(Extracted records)
━━━━

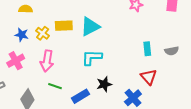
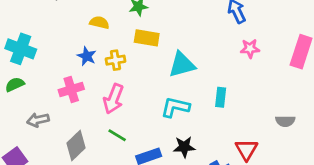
yellow rectangle: (64, 26) -> (147, 38), moved
yellow cross: (43, 33) -> (116, 60), turned 32
cyan rectangle: (147, 49) -> (221, 97), moved

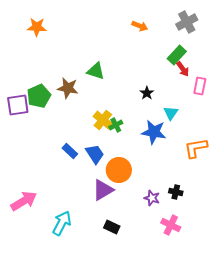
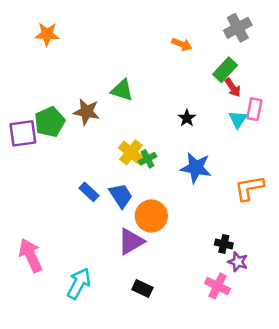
orange arrow: (140, 26) -> (182, 44), moved
cyan triangle: (171, 113) -> (238, 119), moved
purple star: (152, 198) -> (238, 262), moved
pink arrow: (24, 201) -> (31, 255), turned -84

━━━━

From the records, copy out each line that includes the string "moved".

Reply to the task:
yellow rectangle: (64, 26) -> (147, 38), moved
cyan rectangle: (147, 49) -> (221, 97), moved
orange arrow: (140, 26) -> (182, 44), moved
cyan triangle: (171, 113) -> (238, 119), moved
purple star: (152, 198) -> (238, 262), moved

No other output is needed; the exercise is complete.